══ Data under study ══

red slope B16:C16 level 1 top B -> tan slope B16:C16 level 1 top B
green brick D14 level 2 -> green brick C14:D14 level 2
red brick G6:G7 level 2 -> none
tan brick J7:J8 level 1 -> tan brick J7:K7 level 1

═══
══ Data under study ══

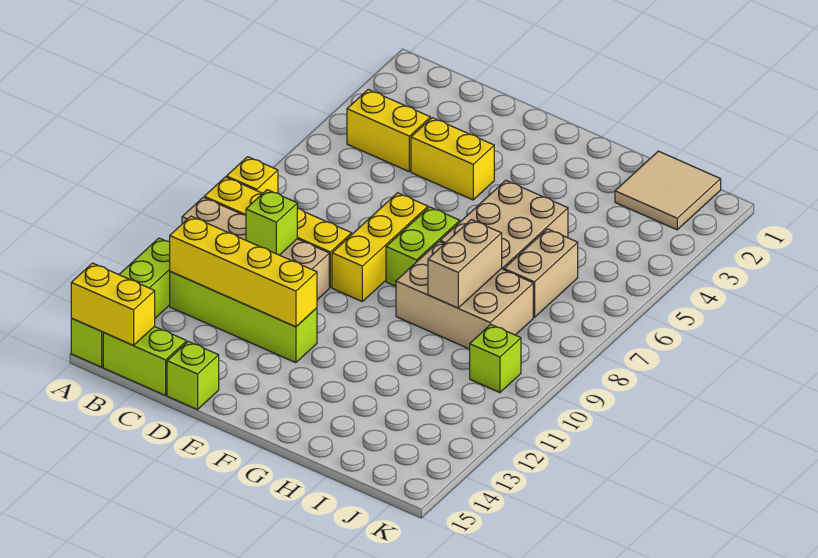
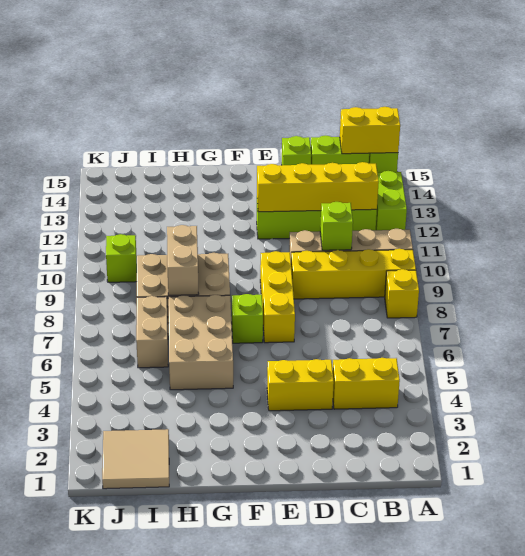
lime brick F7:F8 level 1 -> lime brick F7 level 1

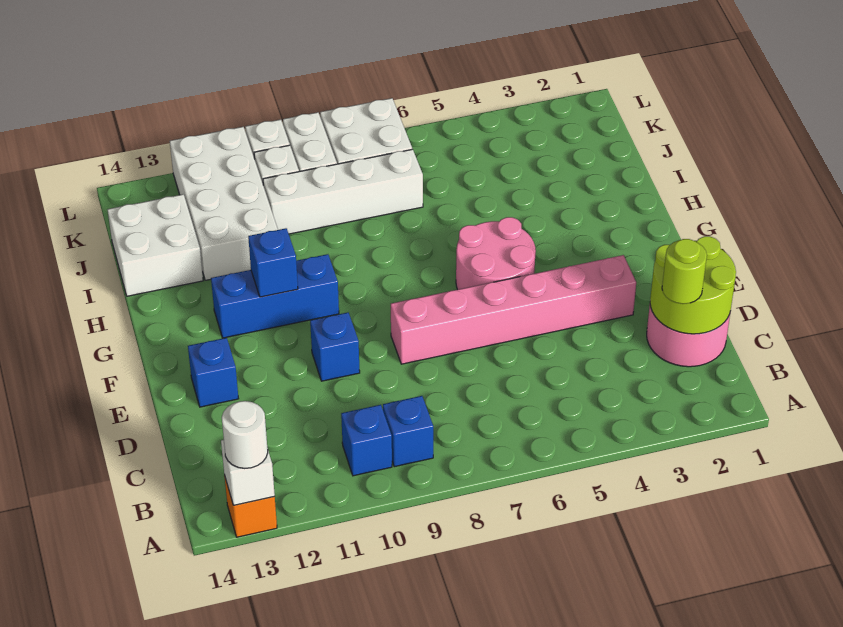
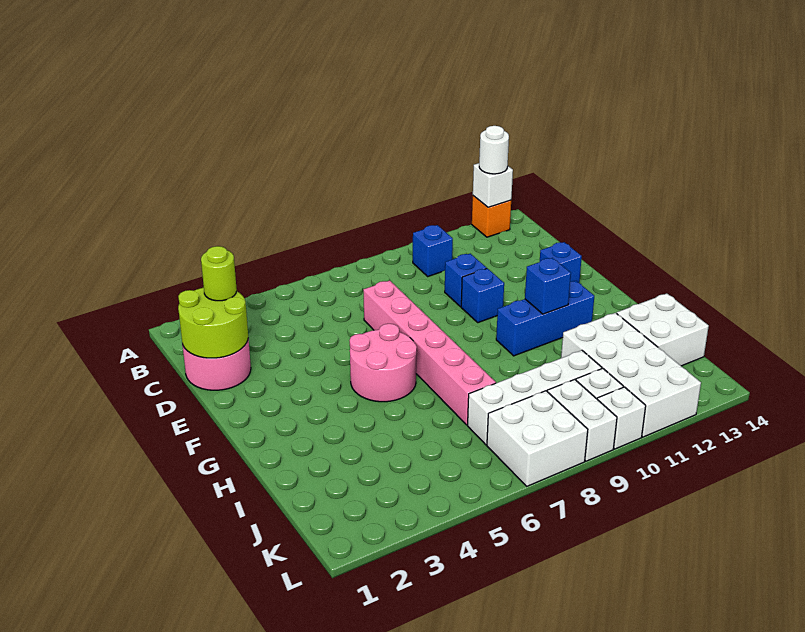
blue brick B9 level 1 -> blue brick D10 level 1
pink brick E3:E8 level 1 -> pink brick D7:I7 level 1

═══
══ Data under study ══

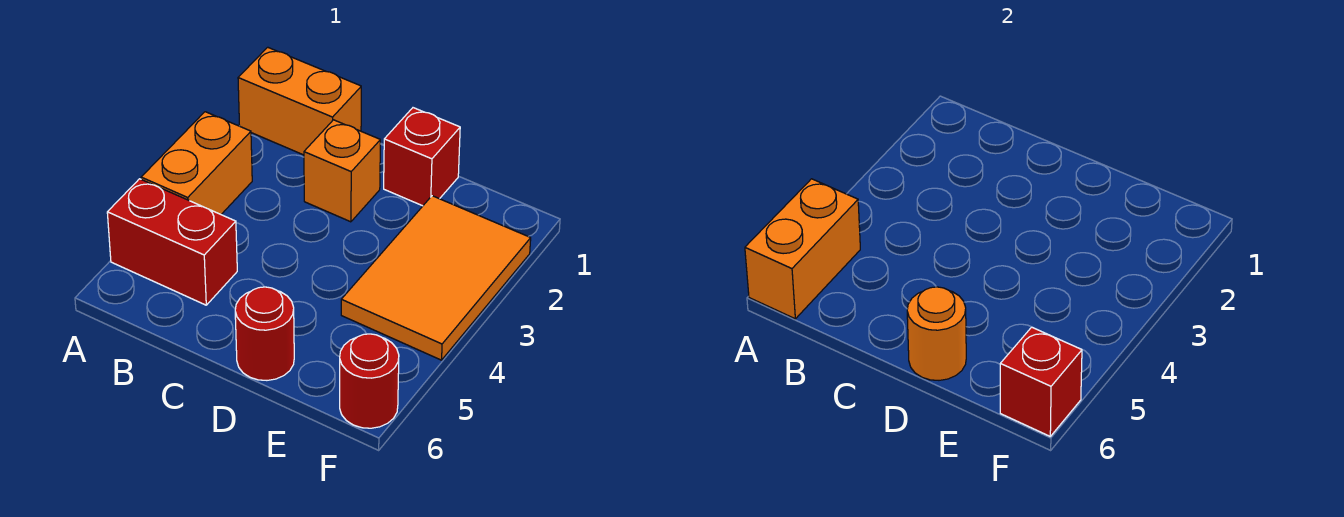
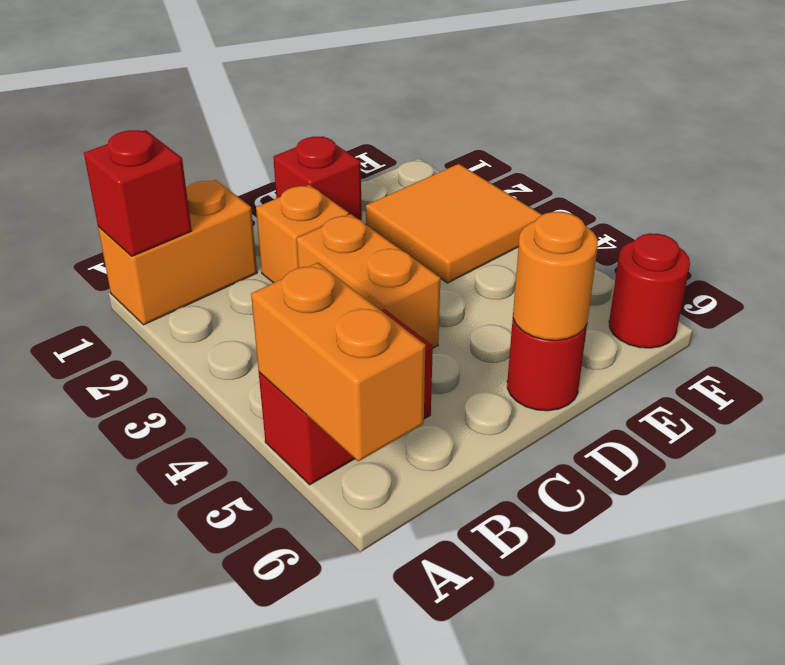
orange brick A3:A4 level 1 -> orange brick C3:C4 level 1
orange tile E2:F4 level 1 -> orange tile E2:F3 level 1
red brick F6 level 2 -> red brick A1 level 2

═══

» Task item
Return exactly the lines above from the line that has "blue brick B9" through the line that has "pink brick E3:E8", inclusive, and nothing else.

» Written answer
blue brick B9 level 1 -> blue brick D10 level 1
pink brick E3:E8 level 1 -> pink brick D7:I7 level 1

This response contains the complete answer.